Task directions: The data is to be repeated exactly, with the images removed.

Data Block Start

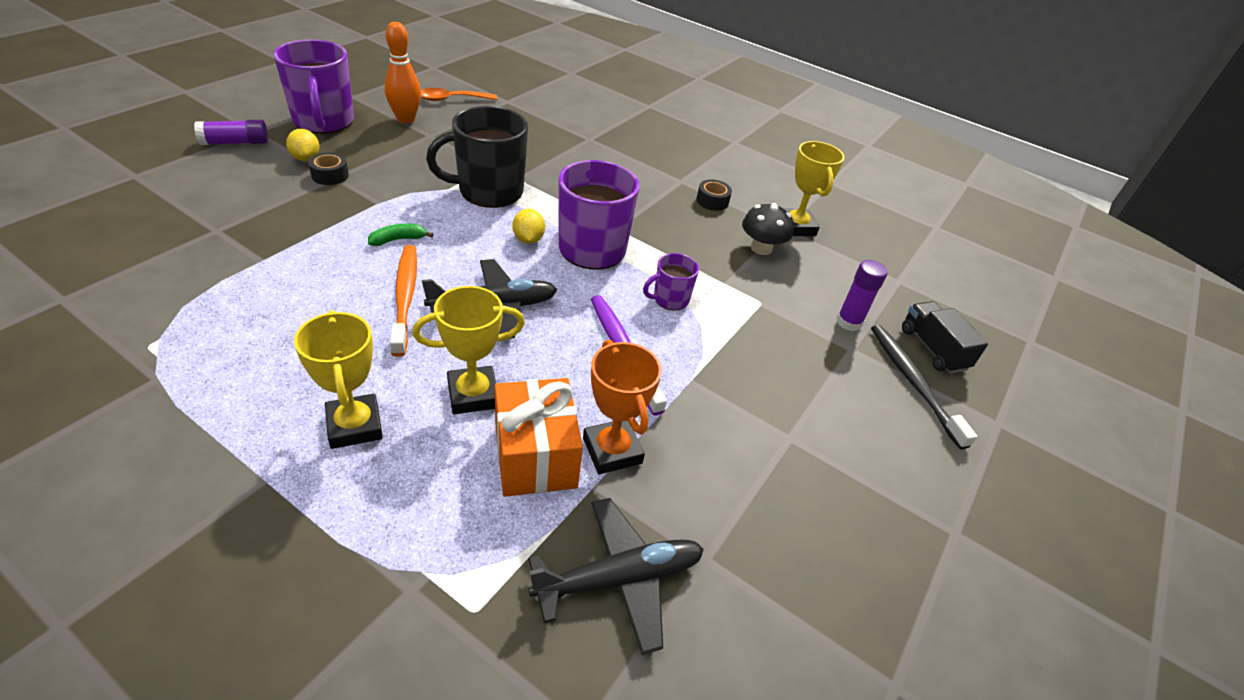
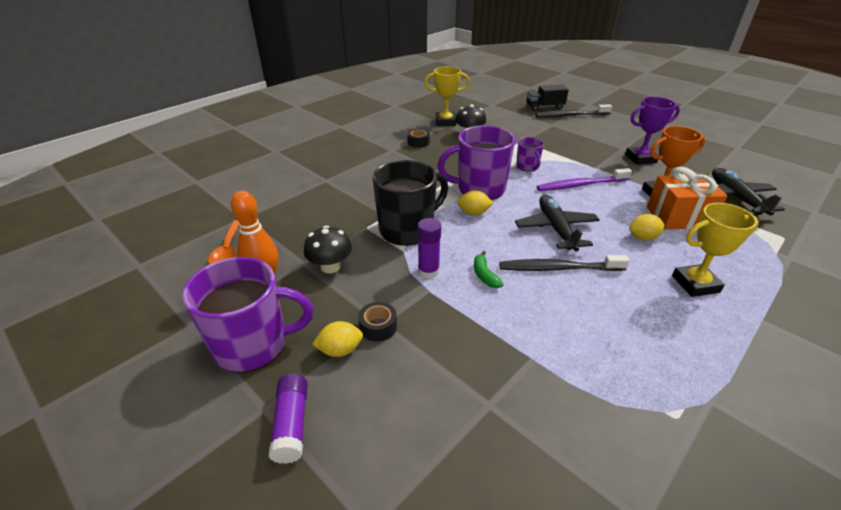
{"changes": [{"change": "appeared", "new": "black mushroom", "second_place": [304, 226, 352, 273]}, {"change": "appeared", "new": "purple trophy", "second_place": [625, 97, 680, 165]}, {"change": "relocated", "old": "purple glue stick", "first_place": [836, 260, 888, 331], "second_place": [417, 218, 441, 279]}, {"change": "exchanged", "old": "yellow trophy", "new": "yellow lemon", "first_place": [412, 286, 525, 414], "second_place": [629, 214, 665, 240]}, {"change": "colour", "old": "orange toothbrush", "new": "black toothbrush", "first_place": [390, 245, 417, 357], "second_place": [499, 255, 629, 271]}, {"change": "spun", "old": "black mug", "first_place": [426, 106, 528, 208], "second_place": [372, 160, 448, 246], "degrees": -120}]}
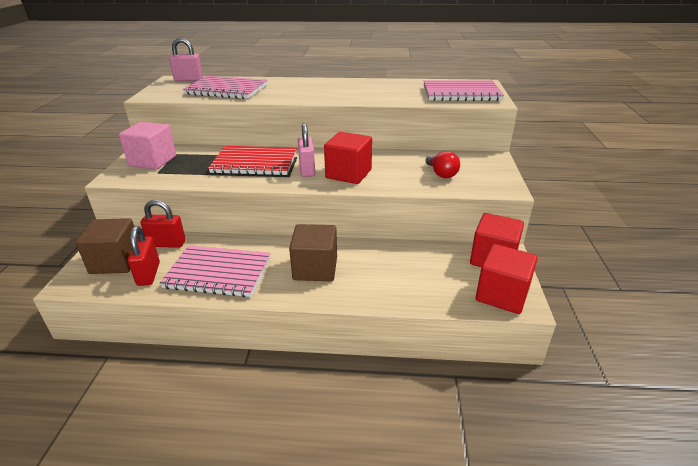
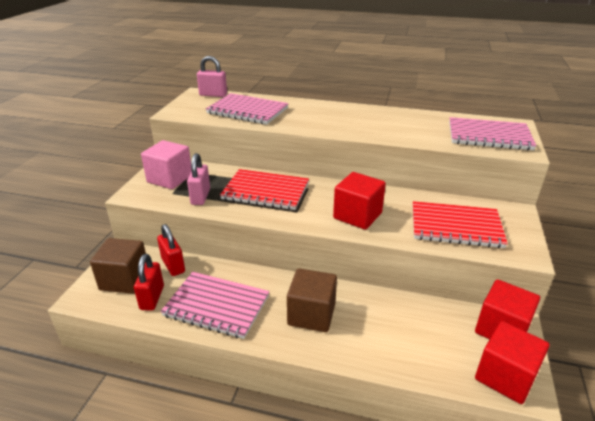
{"changes": [{"change": "relocated", "old": "pink padlock", "first_place": [298, 123, 315, 177], "second_place": [187, 153, 210, 205]}, {"change": "exchanged", "old": "red light bulb", "new": "red notebook", "first_place": [425, 151, 460, 178], "second_place": [413, 201, 508, 248]}, {"change": "spun", "old": "red padlock", "first_place": [141, 200, 186, 248], "second_place": [157, 224, 185, 276], "degrees": 45}]}
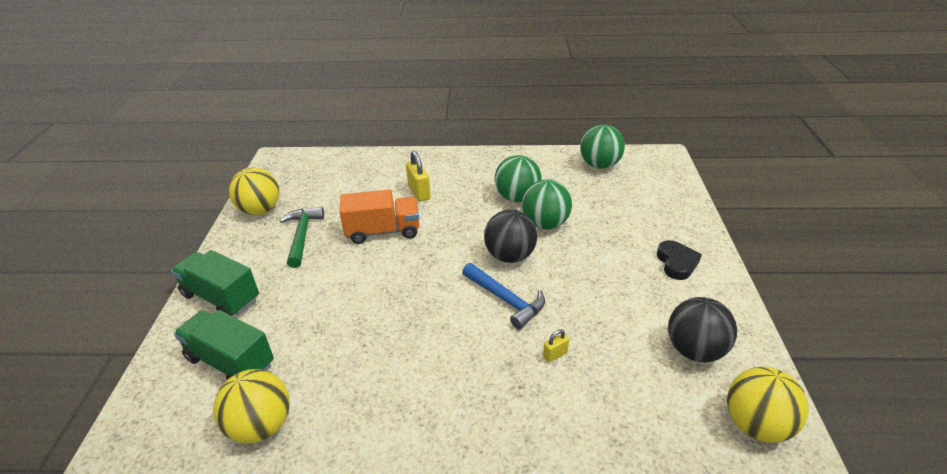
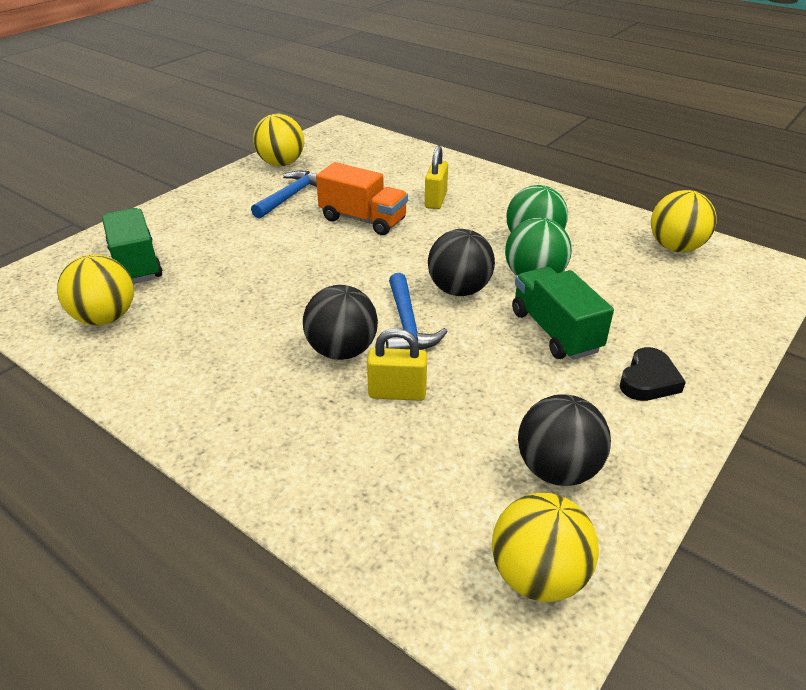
{"changes": [{"change": "appeared", "new": "black ball", "second_place": [303, 285, 378, 360]}, {"change": "relocated", "old": "green truck", "first_place": [171, 250, 259, 316], "second_place": [512, 267, 614, 360]}, {"change": "colour", "old": "green hammer", "new": "blue hammer", "first_place": [279, 207, 324, 268], "second_place": [251, 170, 317, 219]}, {"change": "colour", "old": "green ball", "new": "yellow ball", "first_place": [580, 125, 625, 169], "second_place": [651, 190, 717, 252]}, {"change": "size", "old": "yellow padlock", "first_place": [543, 329, 569, 362], "second_place": [367, 328, 427, 401], "factor": 1.82}]}
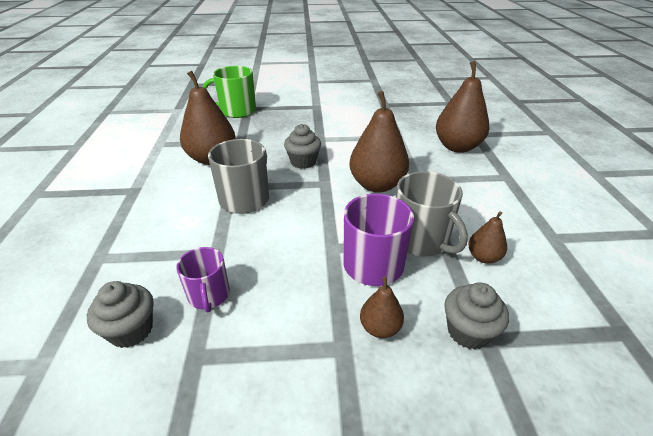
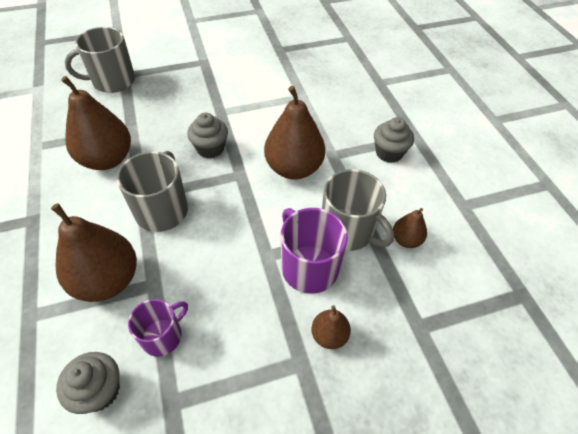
{"changes": [{"change": "relocated", "old": "brown pear", "first_place": [436, 61, 489, 153], "second_place": [51, 203, 137, 302]}, {"change": "relocated", "old": "grey cupcake", "first_place": [444, 282, 509, 350], "second_place": [374, 117, 414, 163]}, {"change": "colour", "old": "green mug", "new": "grey mug", "first_place": [202, 66, 256, 118], "second_place": [65, 27, 135, 93]}, {"change": "spun", "old": "purple mug", "first_place": [176, 247, 230, 312], "second_place": [128, 299, 188, 357], "degrees": -105}]}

Data Block End

Result:
{"changes": [{"change": "appeared", "new": "black mushroom", "second_place": [304, 226, 352, 273]}, {"change": "appeared", "new": "purple trophy", "second_place": [625, 97, 680, 165]}, {"change": "relocated", "old": "purple glue stick", "first_place": [836, 260, 888, 331], "second_place": [417, 218, 441, 279]}, {"change": "exchanged", "old": "yellow trophy", "new": "yellow lemon", "first_place": [412, 286, 525, 414], "second_place": [629, 214, 665, 240]}, {"change": "colour", "old": "orange toothbrush", "new": "black toothbrush", "first_place": [390, 245, 417, 357], "second_place": [499, 255, 629, 271]}, {"change": "spun", "old": "black mug", "first_place": [426, 106, 528, 208], "second_place": [372, 160, 448, 246], "degrees": -120}]}
{"changes": [{"change": "relocated", "old": "pink padlock", "first_place": [298, 123, 315, 177], "second_place": [187, 153, 210, 205]}, {"change": "exchanged", "old": "red light bulb", "new": "red notebook", "first_place": [425, 151, 460, 178], "second_place": [413, 201, 508, 248]}, {"change": "spun", "old": "red padlock", "first_place": [141, 200, 186, 248], "second_place": [157, 224, 185, 276], "degrees": 45}]}
{"changes": [{"change": "appeared", "new": "black ball", "second_place": [303, 285, 378, 360]}, {"change": "relocated", "old": "green truck", "first_place": [171, 250, 259, 316], "second_place": [512, 267, 614, 360]}, {"change": "colour", "old": "green hammer", "new": "blue hammer", "first_place": [279, 207, 324, 268], "second_place": [251, 170, 317, 219]}, {"change": "colour", "old": "green ball", "new": "yellow ball", "first_place": [580, 125, 625, 169], "second_place": [651, 190, 717, 252]}, {"change": "size", "old": "yellow padlock", "first_place": [543, 329, 569, 362], "second_place": [367, 328, 427, 401], "factor": 1.82}]}
{"changes": [{"change": "relocated", "old": "brown pear", "first_place": [436, 61, 489, 153], "second_place": [51, 203, 137, 302]}, {"change": "relocated", "old": "grey cupcake", "first_place": [444, 282, 509, 350], "second_place": [374, 117, 414, 163]}, {"change": "colour", "old": "green mug", "new": "grey mug", "first_place": [202, 66, 256, 118], "second_place": [65, 27, 135, 93]}, {"change": "spun", "old": "purple mug", "first_place": [176, 247, 230, 312], "second_place": [128, 299, 188, 357], "degrees": -105}]}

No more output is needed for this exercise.